Extracted records:
== == ==

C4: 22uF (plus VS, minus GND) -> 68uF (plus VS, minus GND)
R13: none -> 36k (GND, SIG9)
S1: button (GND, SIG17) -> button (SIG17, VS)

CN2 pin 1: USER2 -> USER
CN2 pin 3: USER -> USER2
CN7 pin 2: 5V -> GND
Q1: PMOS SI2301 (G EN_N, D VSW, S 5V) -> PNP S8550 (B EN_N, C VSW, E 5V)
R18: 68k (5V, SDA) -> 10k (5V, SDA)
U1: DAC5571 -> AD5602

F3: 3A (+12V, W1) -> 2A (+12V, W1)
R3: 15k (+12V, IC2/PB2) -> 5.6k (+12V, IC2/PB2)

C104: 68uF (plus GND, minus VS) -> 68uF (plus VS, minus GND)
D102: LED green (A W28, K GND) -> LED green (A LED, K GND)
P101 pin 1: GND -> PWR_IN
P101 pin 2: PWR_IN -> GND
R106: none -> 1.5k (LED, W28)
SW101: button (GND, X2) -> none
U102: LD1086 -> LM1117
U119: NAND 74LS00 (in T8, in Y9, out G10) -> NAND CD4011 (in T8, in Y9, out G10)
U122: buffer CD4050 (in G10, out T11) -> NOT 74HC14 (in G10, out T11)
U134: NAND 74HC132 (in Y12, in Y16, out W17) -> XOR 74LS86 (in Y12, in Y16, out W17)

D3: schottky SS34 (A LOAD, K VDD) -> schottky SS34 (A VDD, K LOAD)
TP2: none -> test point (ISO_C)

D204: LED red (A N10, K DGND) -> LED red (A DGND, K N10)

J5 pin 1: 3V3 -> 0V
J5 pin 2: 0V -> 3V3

== == ==

# WHAT THE TASK REQUIRES
Repeat word for word the lines above that run from the line containing "P101 pin 2: PWR_IN -> GND" through the line containing "U119: NAND 74LS00", both ends included, and nothing else.

# EXERCISE RESPONSE
P101 pin 2: PWR_IN -> GND
R106: none -> 1.5k (LED, W28)
SW101: button (GND, X2) -> none
U102: LD1086 -> LM1117
U119: NAND 74LS00 (in T8, in Y9, out G10) -> NAND CD4011 (in T8, in Y9, out G10)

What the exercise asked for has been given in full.